__Exercise directions__.
Below are the records; copy each line in them that holds the word "section".

===============

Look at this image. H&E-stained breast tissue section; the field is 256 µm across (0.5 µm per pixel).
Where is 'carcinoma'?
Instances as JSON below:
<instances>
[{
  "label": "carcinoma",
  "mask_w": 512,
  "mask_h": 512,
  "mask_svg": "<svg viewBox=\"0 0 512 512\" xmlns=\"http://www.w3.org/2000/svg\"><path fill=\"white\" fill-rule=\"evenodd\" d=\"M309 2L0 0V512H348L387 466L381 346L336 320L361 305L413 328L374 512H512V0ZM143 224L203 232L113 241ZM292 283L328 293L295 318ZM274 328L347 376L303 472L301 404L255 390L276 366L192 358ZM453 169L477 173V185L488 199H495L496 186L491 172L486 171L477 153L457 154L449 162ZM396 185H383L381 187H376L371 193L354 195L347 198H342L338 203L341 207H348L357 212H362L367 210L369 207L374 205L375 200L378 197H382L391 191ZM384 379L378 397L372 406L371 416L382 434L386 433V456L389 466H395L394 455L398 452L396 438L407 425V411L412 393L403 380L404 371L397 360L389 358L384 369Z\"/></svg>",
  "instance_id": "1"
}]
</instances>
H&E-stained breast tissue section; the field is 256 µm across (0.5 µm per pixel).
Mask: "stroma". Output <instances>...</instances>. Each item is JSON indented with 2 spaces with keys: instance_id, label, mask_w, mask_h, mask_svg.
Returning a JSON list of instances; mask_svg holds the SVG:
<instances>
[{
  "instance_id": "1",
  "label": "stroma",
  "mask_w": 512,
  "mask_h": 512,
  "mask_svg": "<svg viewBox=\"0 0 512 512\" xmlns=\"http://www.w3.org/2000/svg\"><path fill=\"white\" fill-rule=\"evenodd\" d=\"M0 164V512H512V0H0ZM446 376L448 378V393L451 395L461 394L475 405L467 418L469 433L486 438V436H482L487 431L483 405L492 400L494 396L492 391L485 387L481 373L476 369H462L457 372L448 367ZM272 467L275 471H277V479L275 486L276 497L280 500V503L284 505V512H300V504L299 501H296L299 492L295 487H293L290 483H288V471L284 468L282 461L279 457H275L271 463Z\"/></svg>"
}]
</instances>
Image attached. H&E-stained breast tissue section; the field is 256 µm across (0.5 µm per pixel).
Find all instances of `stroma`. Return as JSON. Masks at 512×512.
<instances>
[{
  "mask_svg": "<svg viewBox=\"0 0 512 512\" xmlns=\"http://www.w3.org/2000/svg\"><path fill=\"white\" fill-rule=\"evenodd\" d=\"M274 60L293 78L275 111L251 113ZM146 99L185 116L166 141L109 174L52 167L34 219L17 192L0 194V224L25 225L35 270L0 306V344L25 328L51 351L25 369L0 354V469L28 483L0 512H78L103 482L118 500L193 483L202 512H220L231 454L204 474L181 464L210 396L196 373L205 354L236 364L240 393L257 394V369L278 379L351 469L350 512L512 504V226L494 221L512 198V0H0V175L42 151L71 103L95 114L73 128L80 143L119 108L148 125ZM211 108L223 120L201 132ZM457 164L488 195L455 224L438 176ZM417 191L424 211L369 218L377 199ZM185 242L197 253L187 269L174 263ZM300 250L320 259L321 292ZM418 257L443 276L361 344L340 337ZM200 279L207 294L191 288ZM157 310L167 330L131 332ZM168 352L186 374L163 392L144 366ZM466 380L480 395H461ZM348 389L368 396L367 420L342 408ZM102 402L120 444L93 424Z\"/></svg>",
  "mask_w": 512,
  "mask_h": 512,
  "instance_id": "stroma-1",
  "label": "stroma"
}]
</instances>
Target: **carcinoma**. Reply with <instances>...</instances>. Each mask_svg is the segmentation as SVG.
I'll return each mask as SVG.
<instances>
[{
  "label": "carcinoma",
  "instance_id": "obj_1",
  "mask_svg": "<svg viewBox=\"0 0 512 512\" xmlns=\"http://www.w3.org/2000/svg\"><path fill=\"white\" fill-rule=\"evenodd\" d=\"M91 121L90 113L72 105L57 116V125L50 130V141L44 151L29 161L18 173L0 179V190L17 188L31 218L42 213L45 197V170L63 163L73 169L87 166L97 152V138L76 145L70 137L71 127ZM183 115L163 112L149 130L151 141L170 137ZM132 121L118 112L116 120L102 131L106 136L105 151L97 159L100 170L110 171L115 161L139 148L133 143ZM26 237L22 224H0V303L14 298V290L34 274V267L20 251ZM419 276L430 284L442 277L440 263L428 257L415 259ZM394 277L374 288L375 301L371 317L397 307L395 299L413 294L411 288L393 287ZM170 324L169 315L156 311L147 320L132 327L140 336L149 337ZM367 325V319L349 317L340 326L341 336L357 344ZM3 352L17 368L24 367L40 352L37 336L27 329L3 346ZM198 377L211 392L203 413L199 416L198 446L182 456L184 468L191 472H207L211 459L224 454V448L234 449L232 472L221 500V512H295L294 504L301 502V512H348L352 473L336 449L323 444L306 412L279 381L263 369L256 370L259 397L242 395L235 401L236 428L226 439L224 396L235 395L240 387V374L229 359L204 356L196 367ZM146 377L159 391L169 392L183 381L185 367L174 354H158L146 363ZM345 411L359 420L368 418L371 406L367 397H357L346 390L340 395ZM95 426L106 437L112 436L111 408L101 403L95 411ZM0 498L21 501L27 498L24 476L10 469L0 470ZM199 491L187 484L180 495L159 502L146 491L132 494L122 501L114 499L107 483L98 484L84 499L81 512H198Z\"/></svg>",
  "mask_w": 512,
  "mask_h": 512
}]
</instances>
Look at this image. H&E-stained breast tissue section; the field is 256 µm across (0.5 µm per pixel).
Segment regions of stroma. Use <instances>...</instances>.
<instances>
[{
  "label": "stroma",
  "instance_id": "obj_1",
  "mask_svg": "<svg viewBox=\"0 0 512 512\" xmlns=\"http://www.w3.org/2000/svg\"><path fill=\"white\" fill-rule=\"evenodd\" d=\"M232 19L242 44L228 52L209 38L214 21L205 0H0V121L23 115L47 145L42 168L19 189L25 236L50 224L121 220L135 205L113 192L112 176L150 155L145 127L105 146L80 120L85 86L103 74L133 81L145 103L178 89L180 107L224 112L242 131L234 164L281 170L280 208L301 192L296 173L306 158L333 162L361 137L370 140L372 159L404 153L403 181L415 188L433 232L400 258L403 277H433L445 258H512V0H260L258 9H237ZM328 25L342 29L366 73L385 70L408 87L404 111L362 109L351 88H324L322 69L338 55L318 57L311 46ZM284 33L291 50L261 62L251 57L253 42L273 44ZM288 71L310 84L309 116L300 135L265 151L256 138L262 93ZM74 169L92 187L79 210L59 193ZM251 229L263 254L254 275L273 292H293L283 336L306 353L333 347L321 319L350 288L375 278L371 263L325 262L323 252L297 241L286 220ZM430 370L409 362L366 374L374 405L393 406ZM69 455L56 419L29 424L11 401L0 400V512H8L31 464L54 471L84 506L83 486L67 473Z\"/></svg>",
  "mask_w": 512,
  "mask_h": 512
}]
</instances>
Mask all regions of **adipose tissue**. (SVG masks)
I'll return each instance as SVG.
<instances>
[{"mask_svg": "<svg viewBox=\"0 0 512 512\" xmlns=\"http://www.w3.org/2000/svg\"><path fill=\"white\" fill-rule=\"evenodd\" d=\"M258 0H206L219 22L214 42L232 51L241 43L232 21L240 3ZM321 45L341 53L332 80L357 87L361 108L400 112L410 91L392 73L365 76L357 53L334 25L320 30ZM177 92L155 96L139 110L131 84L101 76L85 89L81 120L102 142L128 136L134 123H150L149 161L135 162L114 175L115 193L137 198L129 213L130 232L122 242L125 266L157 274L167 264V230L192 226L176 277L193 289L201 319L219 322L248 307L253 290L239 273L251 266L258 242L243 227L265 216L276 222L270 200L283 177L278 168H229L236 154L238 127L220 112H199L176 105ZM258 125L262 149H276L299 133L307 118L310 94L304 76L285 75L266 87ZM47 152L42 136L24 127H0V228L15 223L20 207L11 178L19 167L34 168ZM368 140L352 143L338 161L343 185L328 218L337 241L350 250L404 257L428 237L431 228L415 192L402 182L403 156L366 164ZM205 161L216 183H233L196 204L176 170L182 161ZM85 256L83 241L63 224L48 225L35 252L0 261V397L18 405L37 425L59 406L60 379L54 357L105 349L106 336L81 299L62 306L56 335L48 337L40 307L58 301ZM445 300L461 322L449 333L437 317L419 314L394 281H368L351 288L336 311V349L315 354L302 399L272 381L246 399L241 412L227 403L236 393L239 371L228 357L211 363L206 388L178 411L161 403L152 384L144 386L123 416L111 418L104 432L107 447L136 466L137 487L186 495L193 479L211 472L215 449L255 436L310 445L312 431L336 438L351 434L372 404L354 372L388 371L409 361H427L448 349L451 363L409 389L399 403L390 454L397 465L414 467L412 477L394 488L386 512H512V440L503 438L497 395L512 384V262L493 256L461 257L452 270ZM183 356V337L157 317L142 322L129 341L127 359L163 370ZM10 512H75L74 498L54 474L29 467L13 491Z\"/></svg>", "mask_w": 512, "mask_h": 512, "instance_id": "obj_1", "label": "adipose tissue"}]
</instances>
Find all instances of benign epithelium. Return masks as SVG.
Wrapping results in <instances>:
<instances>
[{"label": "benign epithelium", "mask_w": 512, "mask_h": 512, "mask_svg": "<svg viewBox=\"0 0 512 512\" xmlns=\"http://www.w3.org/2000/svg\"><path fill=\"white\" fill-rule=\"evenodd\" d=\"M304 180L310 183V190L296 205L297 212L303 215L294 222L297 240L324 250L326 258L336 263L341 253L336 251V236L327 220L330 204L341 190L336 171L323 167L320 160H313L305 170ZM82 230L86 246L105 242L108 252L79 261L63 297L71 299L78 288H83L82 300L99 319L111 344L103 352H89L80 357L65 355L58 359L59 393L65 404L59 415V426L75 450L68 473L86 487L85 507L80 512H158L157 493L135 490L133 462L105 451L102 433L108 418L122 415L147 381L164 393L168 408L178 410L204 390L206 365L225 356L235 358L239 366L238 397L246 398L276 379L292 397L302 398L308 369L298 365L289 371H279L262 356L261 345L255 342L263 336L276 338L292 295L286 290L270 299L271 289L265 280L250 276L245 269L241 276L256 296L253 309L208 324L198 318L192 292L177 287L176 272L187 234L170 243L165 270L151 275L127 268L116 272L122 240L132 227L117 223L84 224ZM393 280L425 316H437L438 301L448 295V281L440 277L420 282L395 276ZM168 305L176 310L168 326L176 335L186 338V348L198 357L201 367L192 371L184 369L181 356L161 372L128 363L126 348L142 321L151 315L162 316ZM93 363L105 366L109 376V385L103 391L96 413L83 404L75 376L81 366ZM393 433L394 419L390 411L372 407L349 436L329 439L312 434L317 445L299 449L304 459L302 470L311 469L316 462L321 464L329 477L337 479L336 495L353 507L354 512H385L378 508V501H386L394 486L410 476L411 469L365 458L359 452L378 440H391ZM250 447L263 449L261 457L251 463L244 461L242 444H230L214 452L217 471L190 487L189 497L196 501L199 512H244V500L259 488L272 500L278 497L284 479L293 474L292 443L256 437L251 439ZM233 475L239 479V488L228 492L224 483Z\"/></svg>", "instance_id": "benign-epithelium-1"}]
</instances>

===============

__Exercise solution__.
Look at this image. H&E-stained breast tissue section; the field is 256 µm across (0.5 µm per pixel).
H&E-stained breast tissue section; the field is 256 µm across (0.5 µm per pixel).
Image attached. H&E-stained breast tissue section; the field is 256 µm across (0.5 µm per pixel).
Look at this image. H&E-stained breast tissue section; the field is 256 µm across (0.5 µm per pixel).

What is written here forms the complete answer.